What needs to be done: Entries follow. Give back exactly the lines starting at the one containing "C4: 150nF (N2, N13) -> 47nF (N2, N13)" and ending at the one containing "R18: 100k (GND, N14) -> 100k (GND, N26)", and no other lines.

Excerpted records:
Start of Block

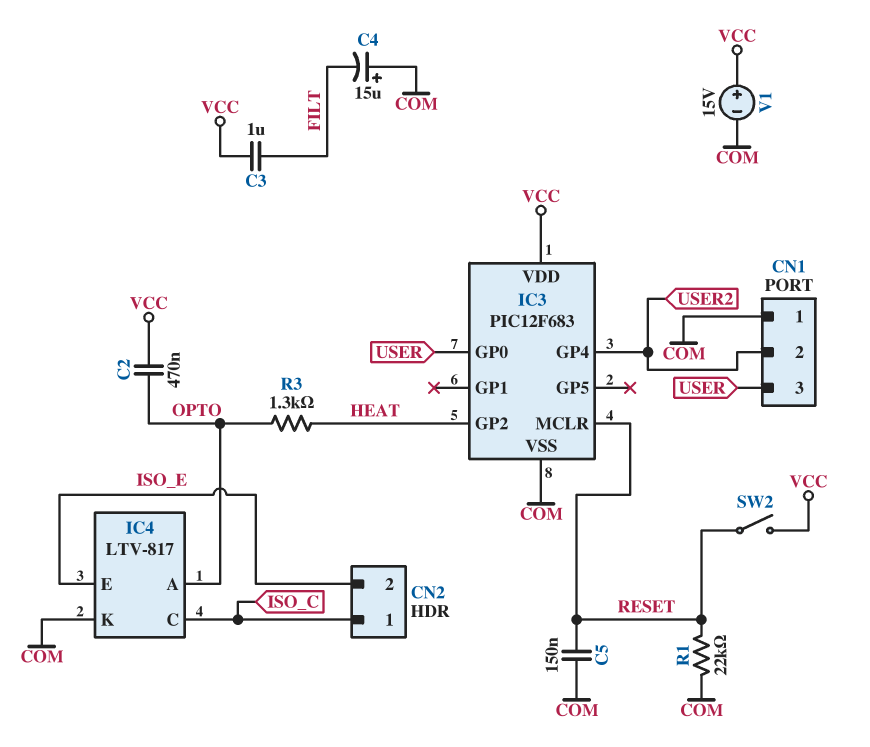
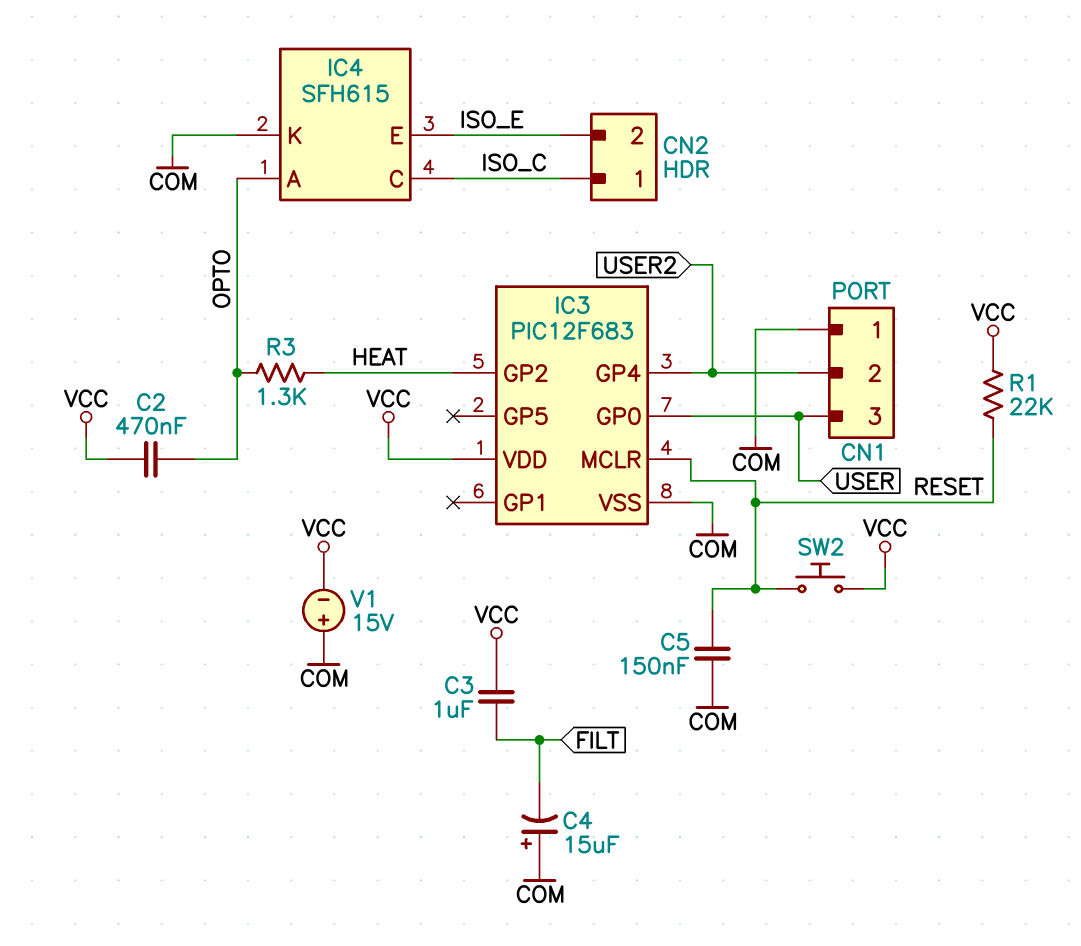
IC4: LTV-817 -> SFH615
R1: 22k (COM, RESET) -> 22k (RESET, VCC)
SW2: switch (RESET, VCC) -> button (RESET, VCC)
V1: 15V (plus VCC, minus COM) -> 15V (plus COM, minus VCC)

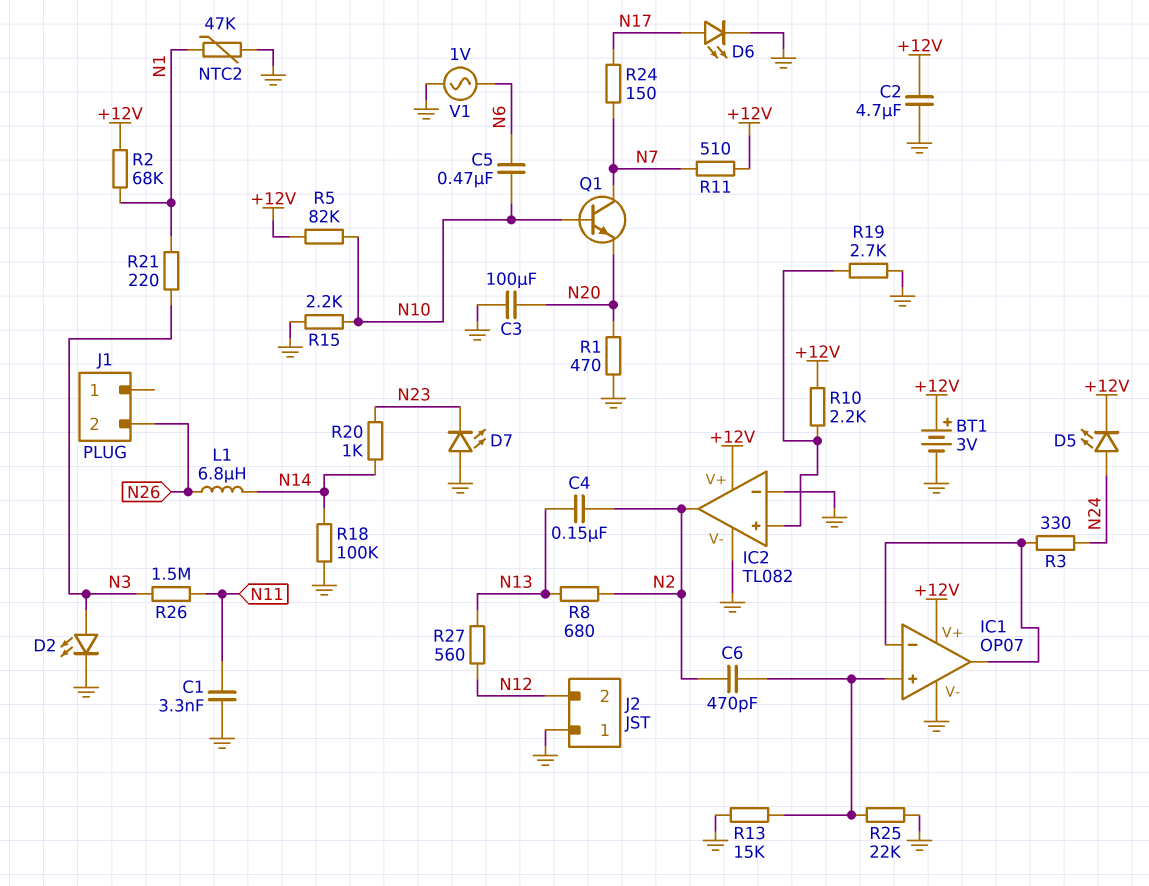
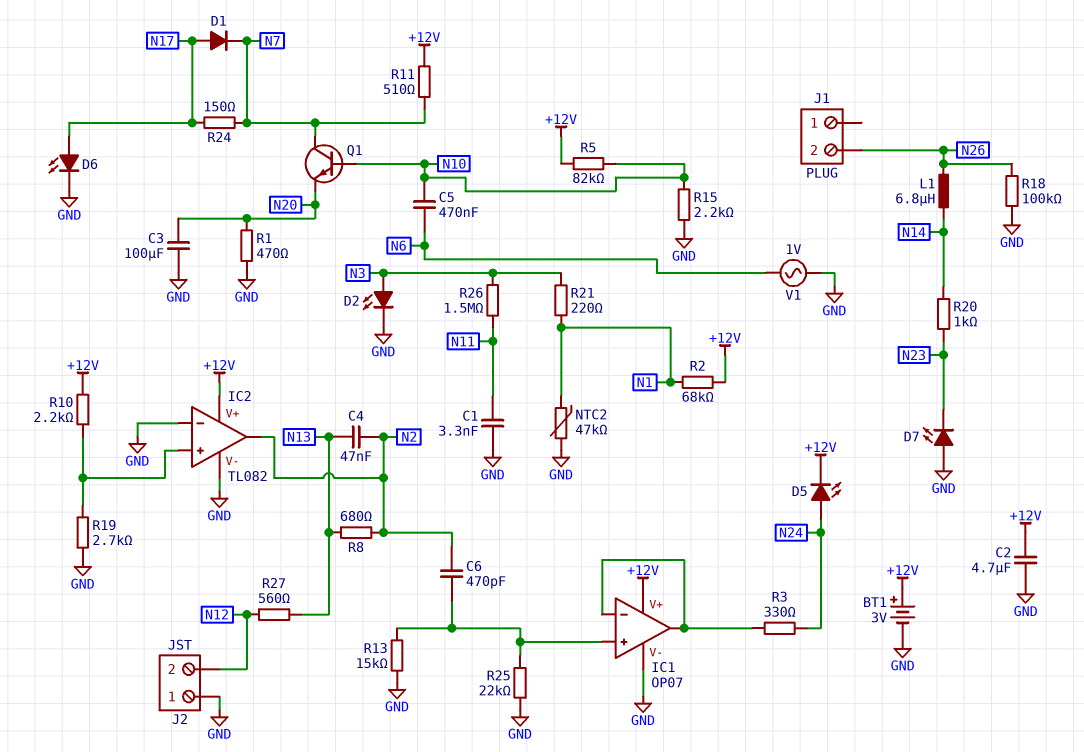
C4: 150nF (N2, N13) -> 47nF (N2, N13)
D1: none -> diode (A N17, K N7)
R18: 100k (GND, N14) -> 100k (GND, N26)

End of Block
Start of Block

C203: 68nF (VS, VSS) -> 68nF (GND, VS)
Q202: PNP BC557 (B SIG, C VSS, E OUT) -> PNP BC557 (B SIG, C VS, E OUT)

End of Block

Solution to this problem:
C4: 150nF (N2, N13) -> 47nF (N2, N13)
D1: none -> diode (A N17, K N7)
R18: 100k (GND, N14) -> 100k (GND, N26)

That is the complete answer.